What you will do:
Lines from the one containing "spun,ser/żółty,<235 96 49" through the last line of the records below need to be repeated exactly; nothing else, and no pictures.

[Start of Attachment]

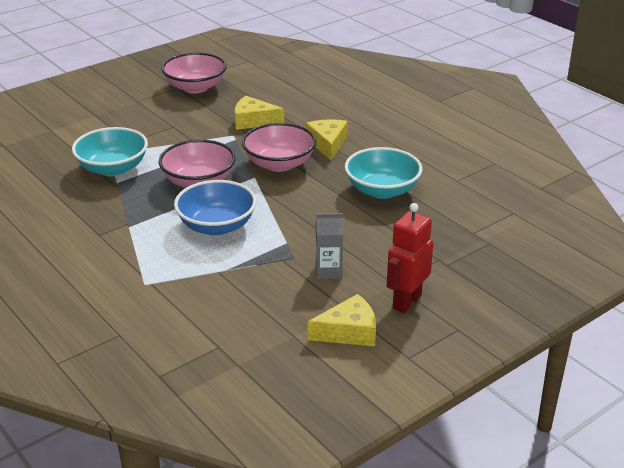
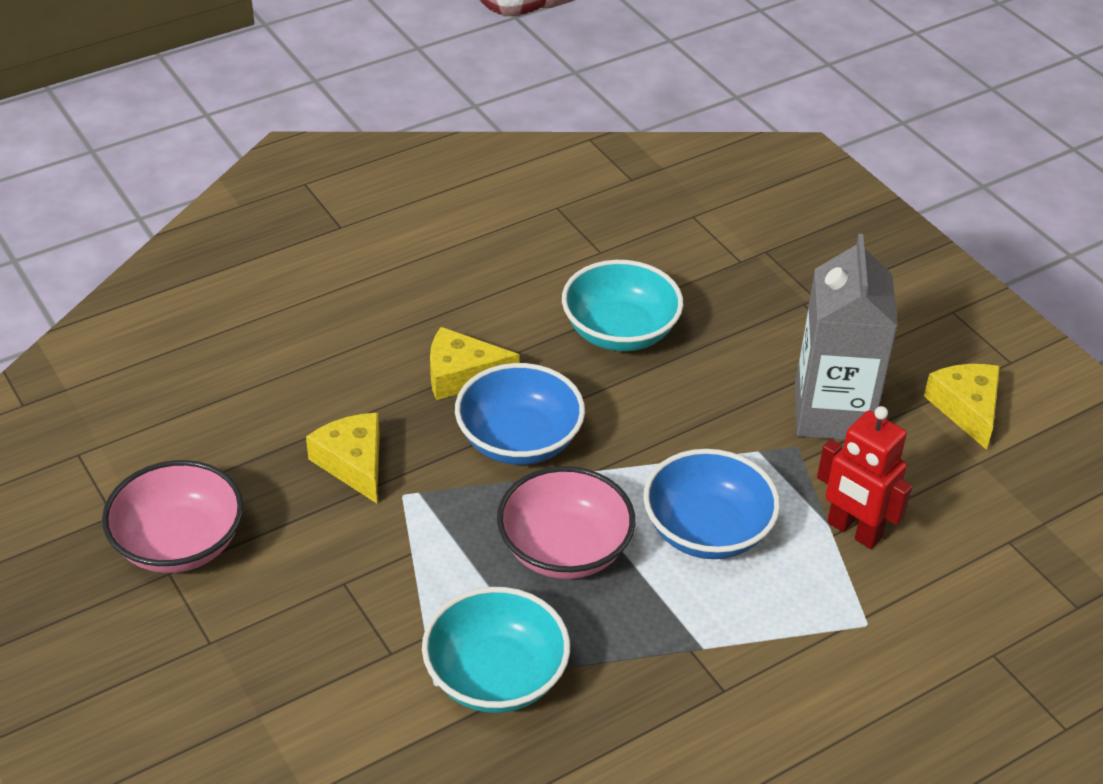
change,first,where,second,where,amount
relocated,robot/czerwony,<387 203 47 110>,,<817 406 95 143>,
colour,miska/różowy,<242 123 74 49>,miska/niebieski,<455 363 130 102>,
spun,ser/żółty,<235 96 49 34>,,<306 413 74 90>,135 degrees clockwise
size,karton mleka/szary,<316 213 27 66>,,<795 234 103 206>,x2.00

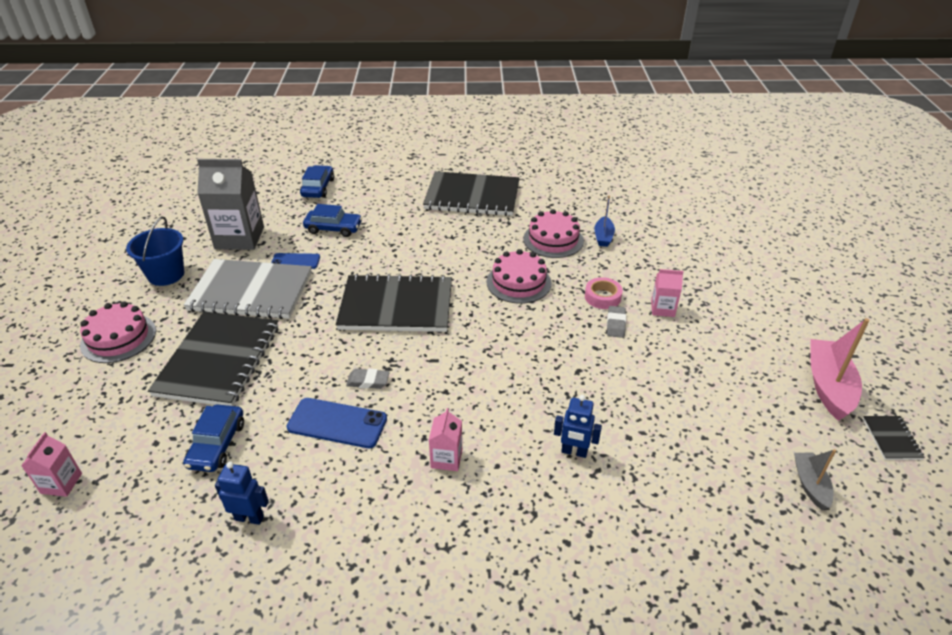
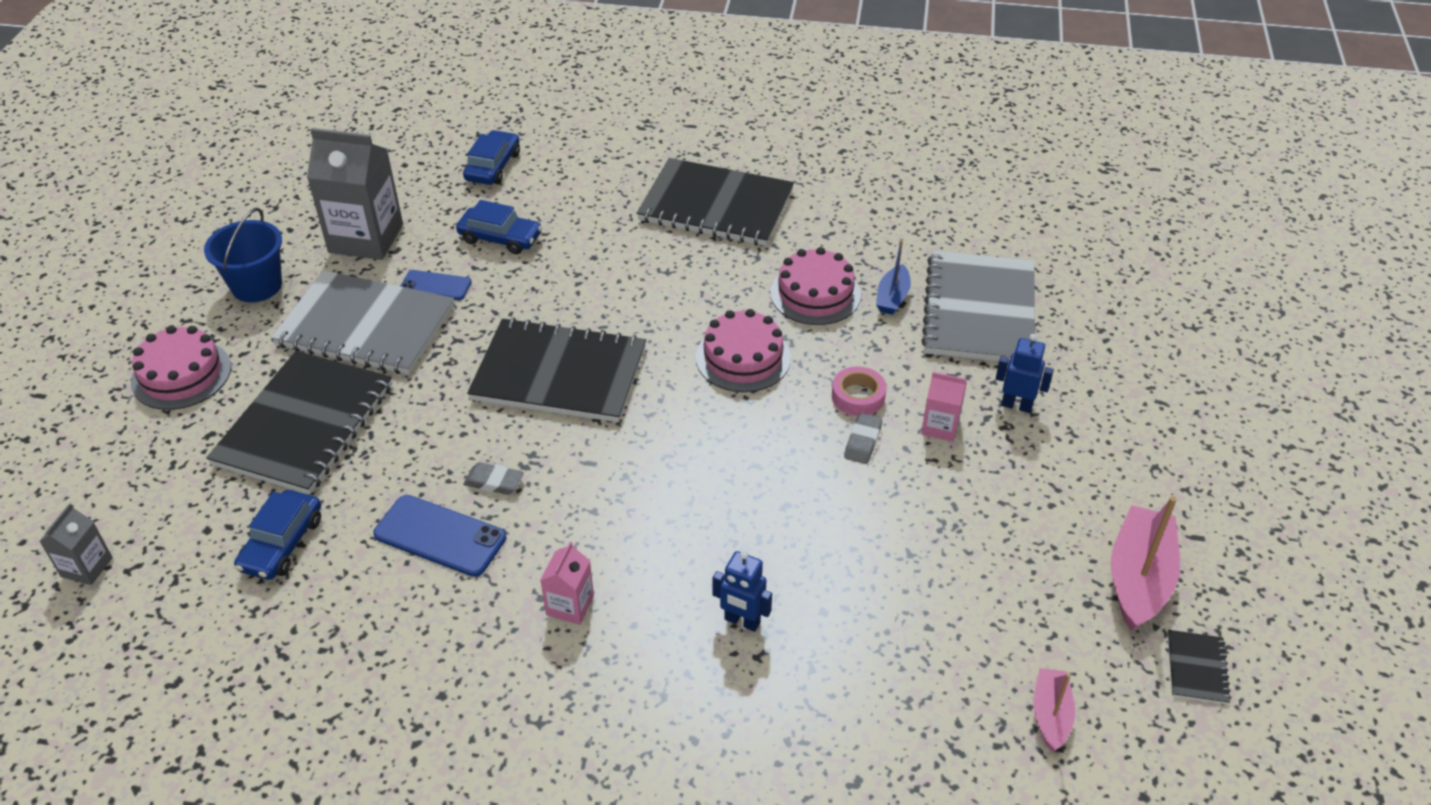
change,first,where,second,where,amount
appeared,,,zeszyt/szary,<921 250 114 112>,
relocated,robot/niebieski,<215 461 54 64>,,<996 334 58 79>,
colour,karton mleka/różowy,<21 432 61 65>,karton mleka/szary,<39 503 74 82>,
colour,łódka/szary,<794 449 42 61>,łódka/różowy,<1033 668 42 83>,

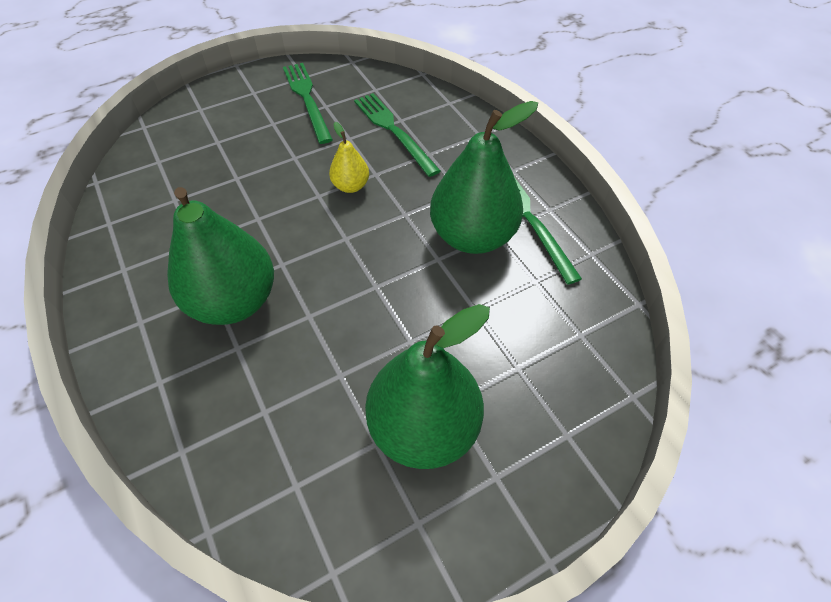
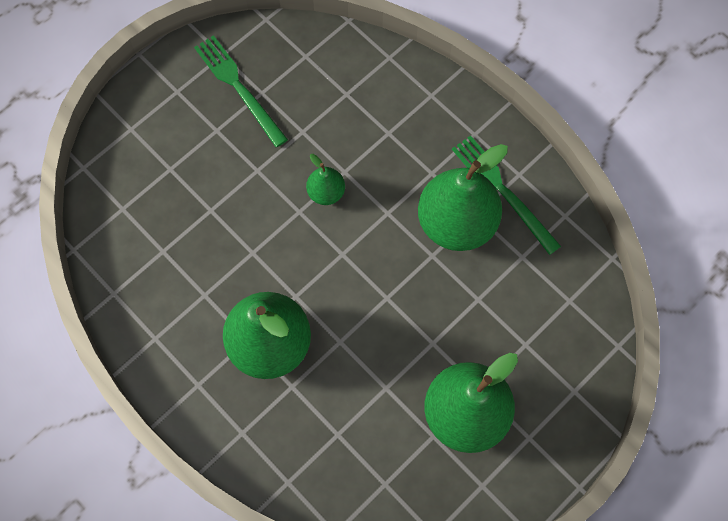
change,first,where,second,where,amount
missing,widelec/zielony,<354 93 87 84>,,,
colour,gruszka/żółty,<329 122 40 71>,gruszka/zielony,<306 154 39 51>,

[End of Attachment]

Solution to this exercise:
spun,ser/żółty,<235 96 49 34>,,<306 413 74 90>,135 degrees clockwise
size,karton mleka/szary,<316 213 27 66>,,<795 234 103 206>,x2.00

change,first,where,second,where,amount
appeared,,,zeszyt/szary,<921 250 114 112>,
relocated,robot/niebieski,<215 461 54 64>,,<996 334 58 79>,
colour,karton mleka/różowy,<21 432 61 65>,karton mleka/szary,<39 503 74 82>,
colour,łódka/szary,<794 449 42 61>,łódka/różowy,<1033 668 42 83>,

change,first,where,second,where,amount
missing,widelec/zielony,<354 93 87 84>,,,
colour,gruszka/żółty,<329 122 40 71>,gruszka/zielony,<306 154 39 51>,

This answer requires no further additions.